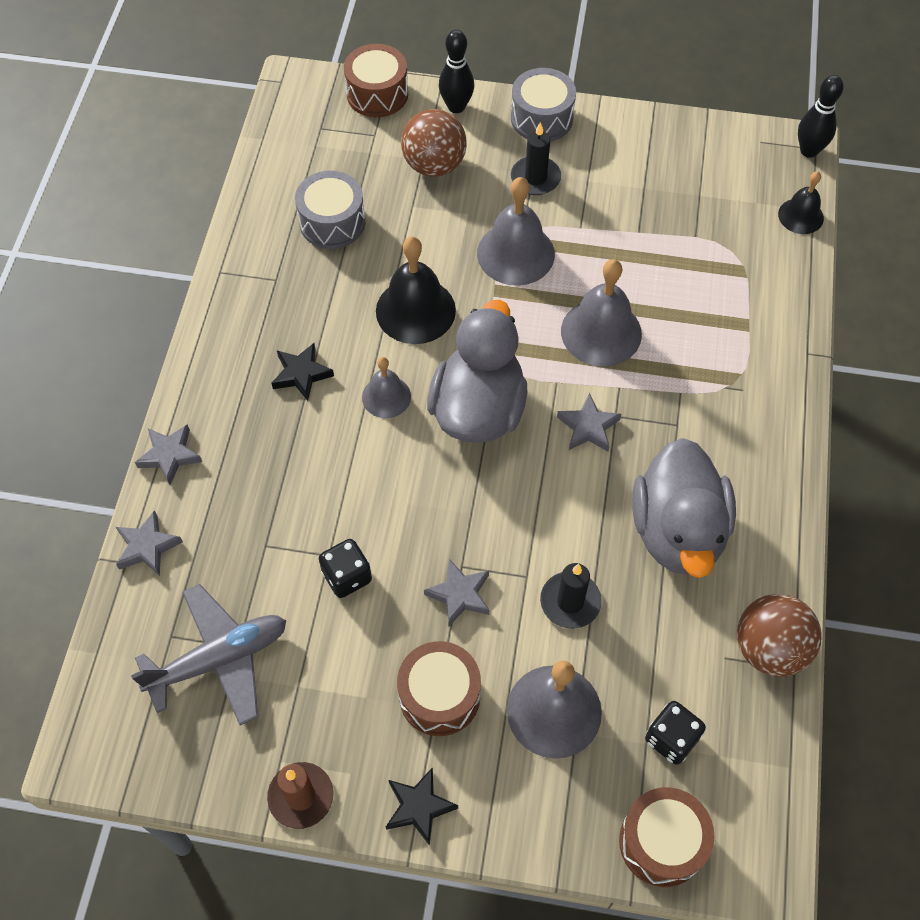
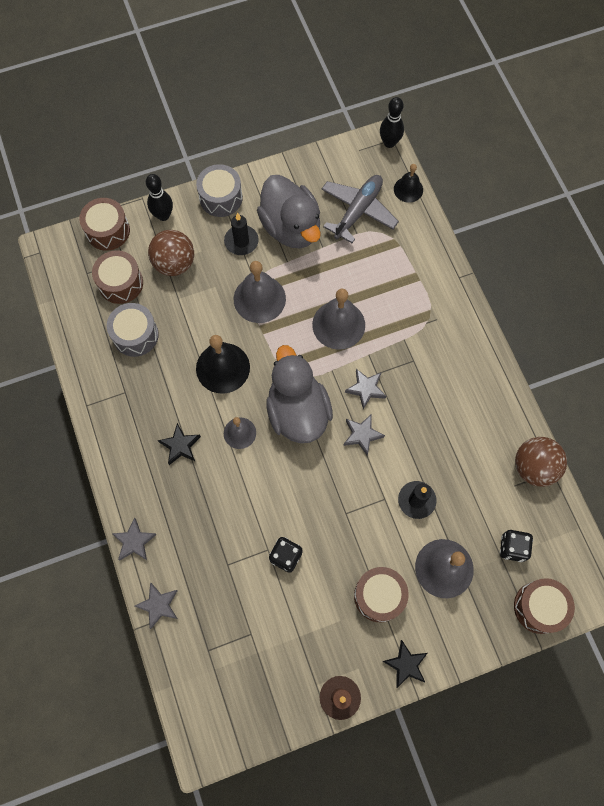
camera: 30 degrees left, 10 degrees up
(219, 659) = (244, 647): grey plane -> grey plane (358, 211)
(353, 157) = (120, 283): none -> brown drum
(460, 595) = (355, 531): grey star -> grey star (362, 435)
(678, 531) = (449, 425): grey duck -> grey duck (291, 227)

|---|

**What needs to be done**
The records are to be retyped in full and exactly, with no image carried over.

**Answer below**
camera: 30 degrees left, 10 degrees up
(219, 659) = (244, 647): grey plane -> grey plane (358, 211)
(353, 157) = (120, 283): none -> brown drum
(460, 595) = (355, 531): grey star -> grey star (362, 435)
(678, 531) = (449, 425): grey duck -> grey duck (291, 227)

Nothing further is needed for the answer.